START Data to process

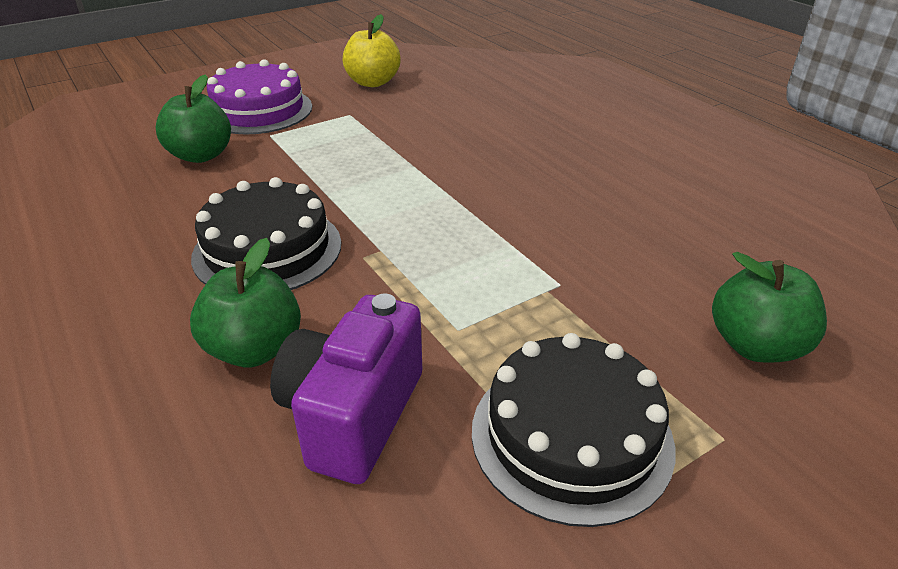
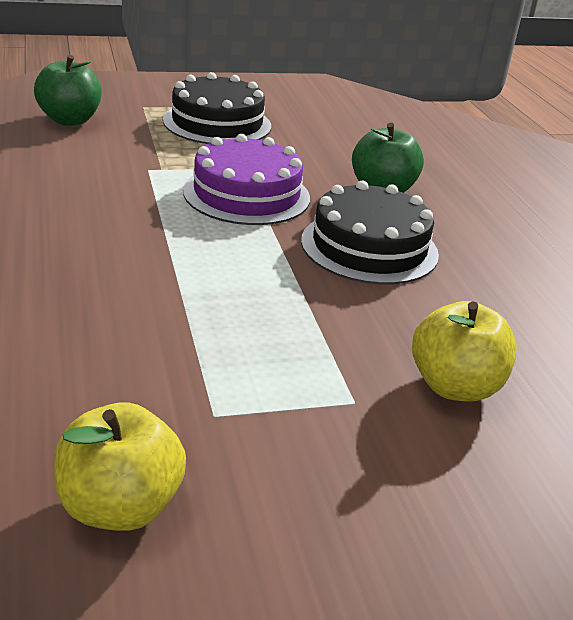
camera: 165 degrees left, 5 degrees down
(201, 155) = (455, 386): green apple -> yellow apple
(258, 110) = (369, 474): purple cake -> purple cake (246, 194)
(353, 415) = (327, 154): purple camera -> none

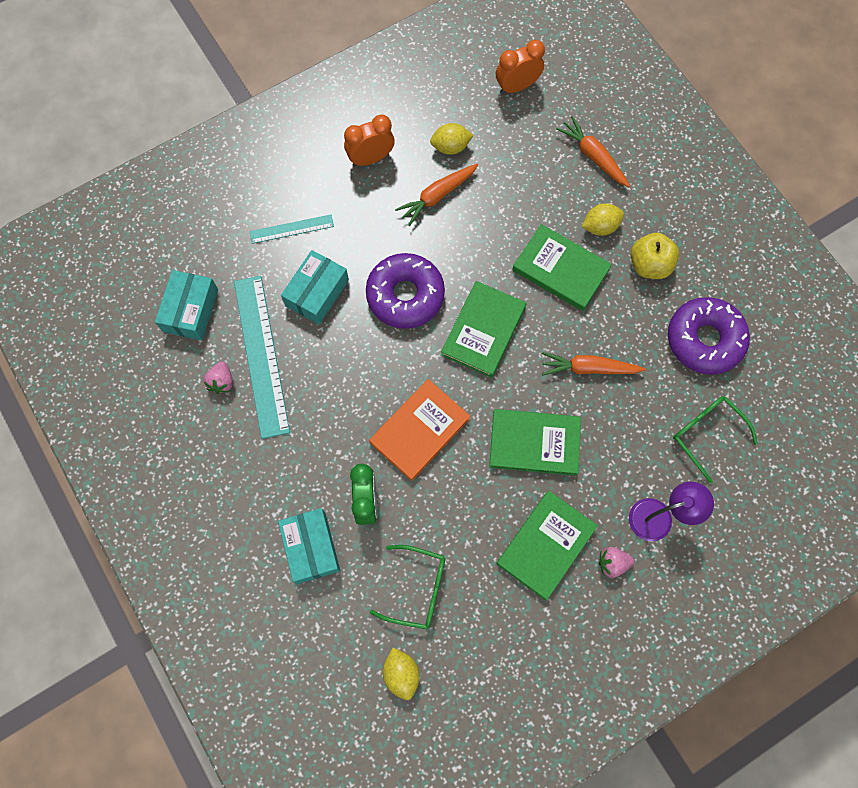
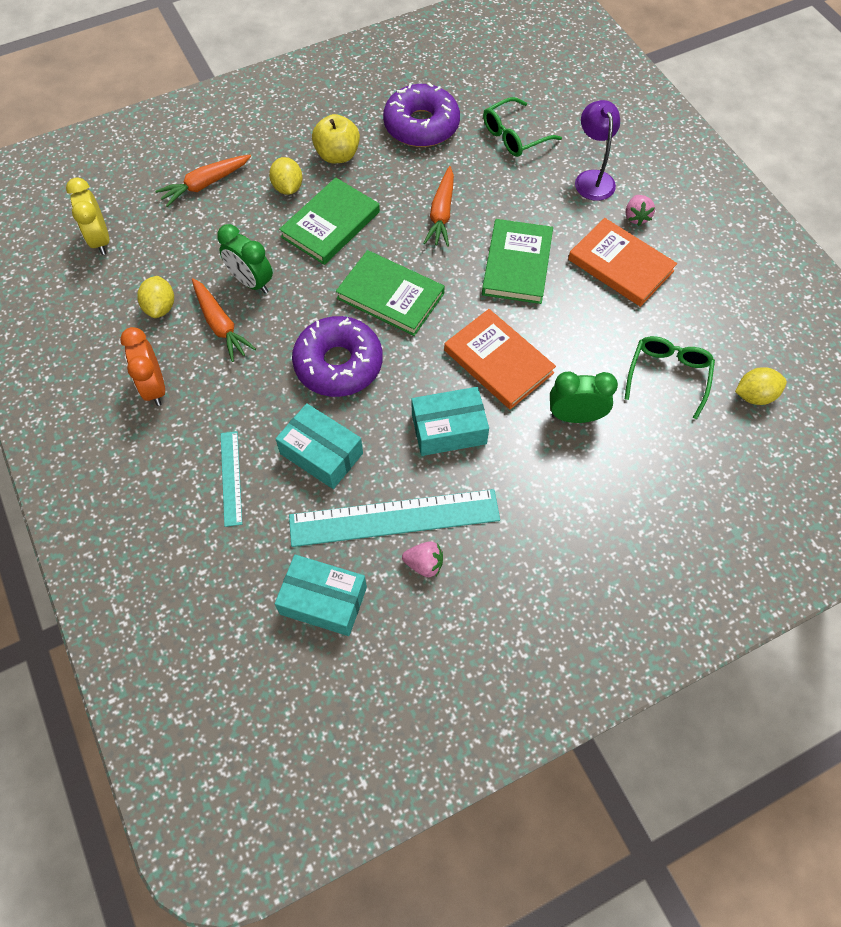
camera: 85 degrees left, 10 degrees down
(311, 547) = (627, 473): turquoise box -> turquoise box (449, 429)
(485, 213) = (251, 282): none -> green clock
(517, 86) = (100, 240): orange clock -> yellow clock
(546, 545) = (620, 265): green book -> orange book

END Data to process
START Data to process

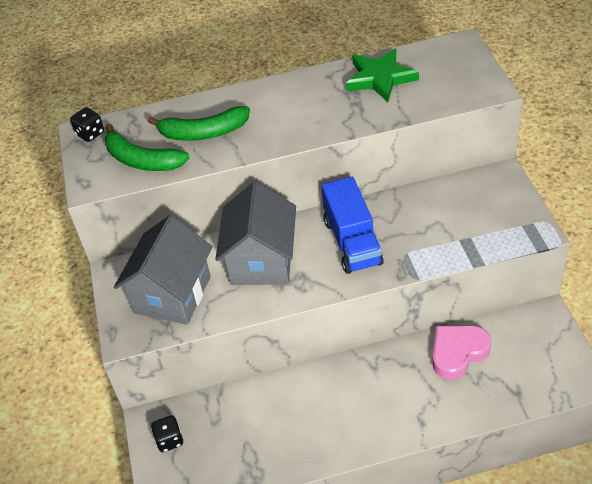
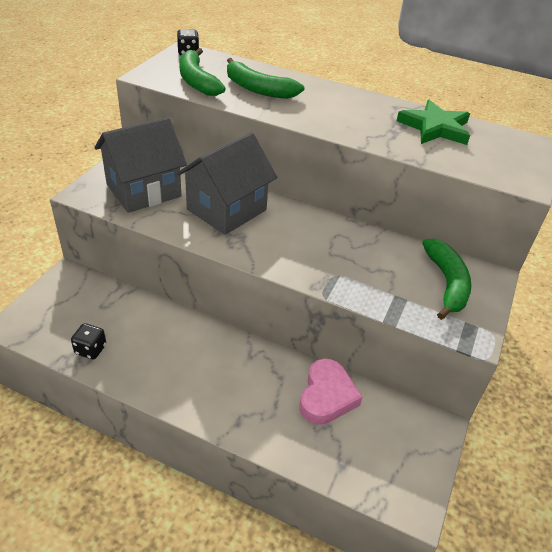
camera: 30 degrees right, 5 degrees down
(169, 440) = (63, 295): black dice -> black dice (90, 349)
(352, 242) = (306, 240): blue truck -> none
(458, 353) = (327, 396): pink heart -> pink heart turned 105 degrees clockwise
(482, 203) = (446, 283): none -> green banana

END Data to process

> _Exercise description_: The word "degrees" appears in some of the lines above. Copy those lines.

> _Response area_:
camera: 165 degrees left, 5 degrees down
camera: 85 degrees left, 10 degrees down
camera: 30 degrees right, 5 degrees down
(458, 353) = (327, 396): pink heart -> pink heart turned 105 degrees clockwise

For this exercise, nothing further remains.